At the line with "(91, 243) = (87, 373): green", start repeating the data, and continue line by line through the final line, exactly.
=== Data below ===
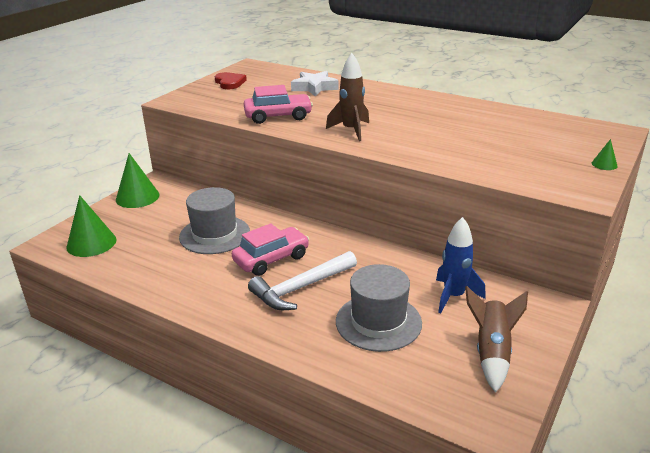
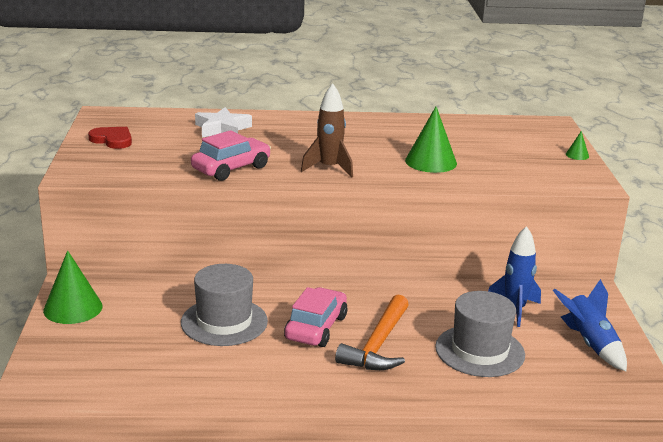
camera: 35 degrees left, 5 degrees down
(91, 243) = (87, 373): green cone -> green cone (431, 162)
(301, 288) = (378, 345): white hammer -> orange hammer
(491, 352) = (589, 344): brown rocket -> blue rocket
===
Task answer:
(91, 243) = (87, 373): green cone -> green cone (431, 162)
(301, 288) = (378, 345): white hammer -> orange hammer
(491, 352) = (589, 344): brown rocket -> blue rocket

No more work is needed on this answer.